* Source data
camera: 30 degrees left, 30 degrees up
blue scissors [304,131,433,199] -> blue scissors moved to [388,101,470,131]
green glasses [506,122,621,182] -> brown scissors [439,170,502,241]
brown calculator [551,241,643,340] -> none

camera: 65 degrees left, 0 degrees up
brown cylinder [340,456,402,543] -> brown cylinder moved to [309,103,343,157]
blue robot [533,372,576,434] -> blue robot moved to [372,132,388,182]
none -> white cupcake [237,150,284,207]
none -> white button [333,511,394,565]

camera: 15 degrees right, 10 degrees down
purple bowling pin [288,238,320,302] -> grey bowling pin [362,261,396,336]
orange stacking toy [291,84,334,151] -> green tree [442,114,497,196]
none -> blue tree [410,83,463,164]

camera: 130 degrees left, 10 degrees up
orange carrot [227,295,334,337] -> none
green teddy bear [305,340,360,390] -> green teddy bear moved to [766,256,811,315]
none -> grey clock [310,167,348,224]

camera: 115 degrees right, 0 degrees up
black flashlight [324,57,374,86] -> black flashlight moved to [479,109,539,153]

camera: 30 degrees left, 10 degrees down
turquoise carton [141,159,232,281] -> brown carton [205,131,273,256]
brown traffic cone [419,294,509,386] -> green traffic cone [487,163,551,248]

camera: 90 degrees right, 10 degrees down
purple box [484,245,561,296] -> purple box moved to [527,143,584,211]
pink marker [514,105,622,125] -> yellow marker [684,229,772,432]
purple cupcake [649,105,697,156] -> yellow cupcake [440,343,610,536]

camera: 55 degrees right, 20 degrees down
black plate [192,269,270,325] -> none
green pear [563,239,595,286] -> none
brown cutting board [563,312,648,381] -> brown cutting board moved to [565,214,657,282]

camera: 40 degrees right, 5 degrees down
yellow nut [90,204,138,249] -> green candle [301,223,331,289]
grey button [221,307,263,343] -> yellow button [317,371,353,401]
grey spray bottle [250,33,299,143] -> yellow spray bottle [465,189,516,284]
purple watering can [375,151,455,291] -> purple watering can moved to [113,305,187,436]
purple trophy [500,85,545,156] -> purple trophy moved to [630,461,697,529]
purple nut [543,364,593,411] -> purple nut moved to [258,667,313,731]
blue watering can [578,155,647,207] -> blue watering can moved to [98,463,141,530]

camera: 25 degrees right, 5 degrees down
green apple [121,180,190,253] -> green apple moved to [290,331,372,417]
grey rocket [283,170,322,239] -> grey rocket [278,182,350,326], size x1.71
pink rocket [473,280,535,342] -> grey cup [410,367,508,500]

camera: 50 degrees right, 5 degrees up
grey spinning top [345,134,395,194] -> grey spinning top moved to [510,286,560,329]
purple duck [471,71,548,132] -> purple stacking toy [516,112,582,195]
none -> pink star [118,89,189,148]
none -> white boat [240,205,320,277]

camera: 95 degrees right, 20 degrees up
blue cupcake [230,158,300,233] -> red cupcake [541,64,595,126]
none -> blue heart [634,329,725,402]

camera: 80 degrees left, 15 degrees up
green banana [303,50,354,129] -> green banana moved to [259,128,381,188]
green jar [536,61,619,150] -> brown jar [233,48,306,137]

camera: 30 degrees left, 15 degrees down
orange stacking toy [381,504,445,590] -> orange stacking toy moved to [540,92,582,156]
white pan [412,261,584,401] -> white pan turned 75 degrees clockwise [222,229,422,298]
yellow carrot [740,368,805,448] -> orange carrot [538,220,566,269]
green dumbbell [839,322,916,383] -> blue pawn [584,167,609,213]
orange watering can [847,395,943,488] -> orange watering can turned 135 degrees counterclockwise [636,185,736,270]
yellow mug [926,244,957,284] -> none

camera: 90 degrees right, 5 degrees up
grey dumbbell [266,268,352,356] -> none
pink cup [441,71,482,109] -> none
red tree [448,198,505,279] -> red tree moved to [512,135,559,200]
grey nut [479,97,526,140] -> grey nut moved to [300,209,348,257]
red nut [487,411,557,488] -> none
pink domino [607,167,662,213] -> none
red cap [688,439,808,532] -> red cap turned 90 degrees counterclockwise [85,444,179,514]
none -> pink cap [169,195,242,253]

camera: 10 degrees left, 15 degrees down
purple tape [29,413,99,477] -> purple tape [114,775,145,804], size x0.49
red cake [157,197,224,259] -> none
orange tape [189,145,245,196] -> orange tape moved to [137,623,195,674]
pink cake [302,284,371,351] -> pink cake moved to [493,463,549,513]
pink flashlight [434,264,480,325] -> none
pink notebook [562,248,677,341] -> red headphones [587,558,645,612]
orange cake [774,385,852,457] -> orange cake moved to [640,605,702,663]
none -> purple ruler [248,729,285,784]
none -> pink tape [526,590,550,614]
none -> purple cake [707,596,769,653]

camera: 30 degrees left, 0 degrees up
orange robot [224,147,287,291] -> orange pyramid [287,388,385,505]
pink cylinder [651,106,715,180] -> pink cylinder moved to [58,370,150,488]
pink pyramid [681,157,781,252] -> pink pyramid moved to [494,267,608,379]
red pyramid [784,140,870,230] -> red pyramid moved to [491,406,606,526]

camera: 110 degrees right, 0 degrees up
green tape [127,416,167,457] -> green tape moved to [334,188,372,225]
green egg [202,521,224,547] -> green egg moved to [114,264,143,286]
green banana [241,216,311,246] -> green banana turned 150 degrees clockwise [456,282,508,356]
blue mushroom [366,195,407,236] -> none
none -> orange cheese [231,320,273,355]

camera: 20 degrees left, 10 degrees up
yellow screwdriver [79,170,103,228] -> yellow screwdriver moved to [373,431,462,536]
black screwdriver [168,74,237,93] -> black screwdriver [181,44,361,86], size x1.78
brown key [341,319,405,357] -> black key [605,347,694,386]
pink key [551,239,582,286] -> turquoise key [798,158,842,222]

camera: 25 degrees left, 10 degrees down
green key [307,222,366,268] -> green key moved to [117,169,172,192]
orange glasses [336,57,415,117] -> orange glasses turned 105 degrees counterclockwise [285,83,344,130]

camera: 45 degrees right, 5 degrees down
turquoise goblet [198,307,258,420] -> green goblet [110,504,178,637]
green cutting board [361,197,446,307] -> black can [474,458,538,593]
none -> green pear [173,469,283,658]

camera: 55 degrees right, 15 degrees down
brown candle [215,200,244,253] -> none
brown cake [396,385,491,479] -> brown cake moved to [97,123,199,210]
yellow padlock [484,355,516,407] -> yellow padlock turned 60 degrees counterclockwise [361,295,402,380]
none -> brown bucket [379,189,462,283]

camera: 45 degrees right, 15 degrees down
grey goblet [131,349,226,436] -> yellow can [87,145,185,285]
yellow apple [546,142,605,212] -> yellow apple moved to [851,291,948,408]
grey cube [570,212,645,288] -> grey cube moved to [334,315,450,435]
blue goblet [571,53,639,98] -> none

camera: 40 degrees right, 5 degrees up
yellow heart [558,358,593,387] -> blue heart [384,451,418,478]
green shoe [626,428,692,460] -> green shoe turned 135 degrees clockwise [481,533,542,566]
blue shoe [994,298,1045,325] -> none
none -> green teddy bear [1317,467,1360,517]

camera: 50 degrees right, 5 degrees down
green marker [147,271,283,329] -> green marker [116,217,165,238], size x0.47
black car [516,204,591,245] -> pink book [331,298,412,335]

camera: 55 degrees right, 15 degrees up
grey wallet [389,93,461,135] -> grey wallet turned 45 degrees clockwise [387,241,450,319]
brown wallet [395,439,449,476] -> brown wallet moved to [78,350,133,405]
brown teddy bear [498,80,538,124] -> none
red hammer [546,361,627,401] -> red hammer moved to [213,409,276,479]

* Task objective
Quote exactly the first line of the data and every line after it through the one holding "camera: 115 degrees right, 0 degrees up".

* Response for this exercise
camera: 30 degrees left, 30 degrees up
blue scissors [304,131,433,199] -> blue scissors moved to [388,101,470,131]
green glasses [506,122,621,182] -> brown scissors [439,170,502,241]
brown calculator [551,241,643,340] -> none

camera: 65 degrees left, 0 degrees up
brown cylinder [340,456,402,543] -> brown cylinder moved to [309,103,343,157]
blue robot [533,372,576,434] -> blue robot moved to [372,132,388,182]
none -> white cupcake [237,150,284,207]
none -> white button [333,511,394,565]

camera: 15 degrees right, 10 degrees down
purple bowling pin [288,238,320,302] -> grey bowling pin [362,261,396,336]
orange stacking toy [291,84,334,151] -> green tree [442,114,497,196]
none -> blue tree [410,83,463,164]

camera: 130 degrees left, 10 degrees up
orange carrot [227,295,334,337] -> none
green teddy bear [305,340,360,390] -> green teddy bear moved to [766,256,811,315]
none -> grey clock [310,167,348,224]

camera: 115 degrees right, 0 degrees up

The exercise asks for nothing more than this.